# WORK INSTRUCTION
Look for "degrees" in the records and copy every line that has it.

# THE INPUT
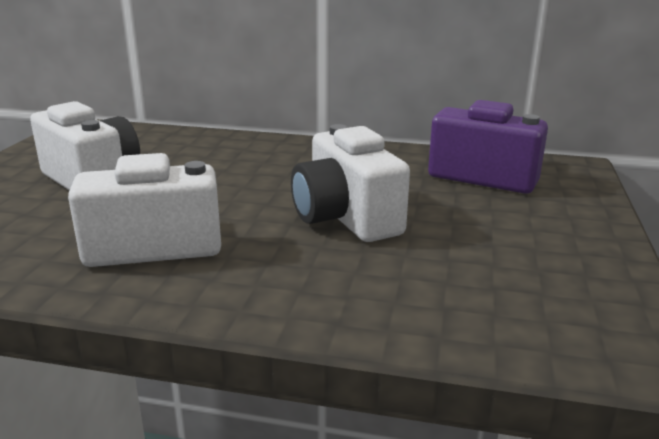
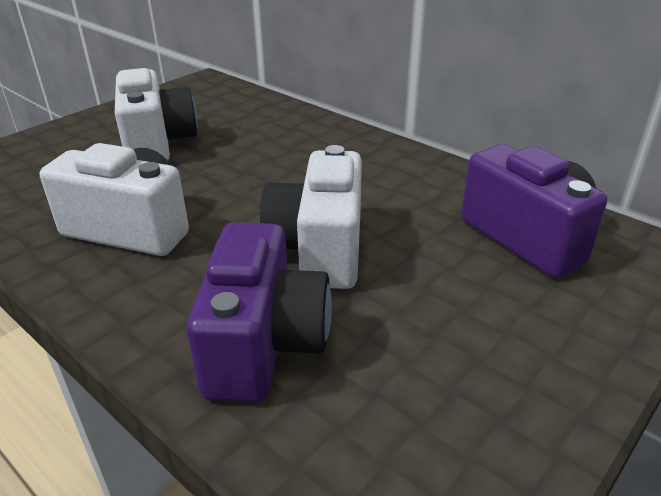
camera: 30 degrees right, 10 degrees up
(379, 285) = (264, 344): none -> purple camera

* * *

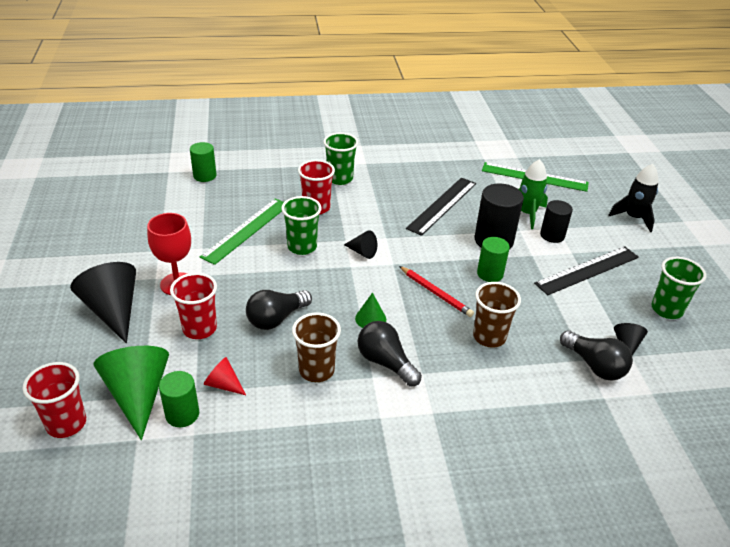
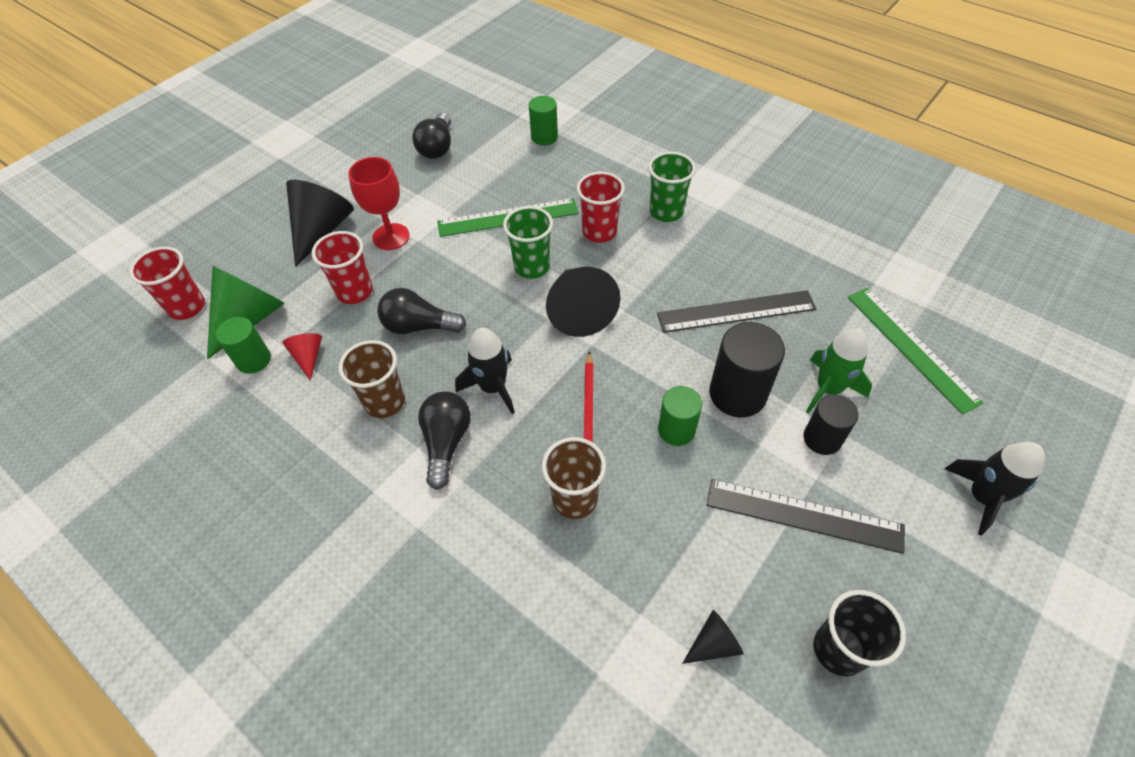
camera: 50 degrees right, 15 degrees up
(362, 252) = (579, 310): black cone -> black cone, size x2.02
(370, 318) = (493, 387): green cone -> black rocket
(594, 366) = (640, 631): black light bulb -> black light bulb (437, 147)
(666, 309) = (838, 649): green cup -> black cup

# TASK RESULT
camera: 30 degrees right, 10 degrees up
camera: 50 degrees right, 15 degrees up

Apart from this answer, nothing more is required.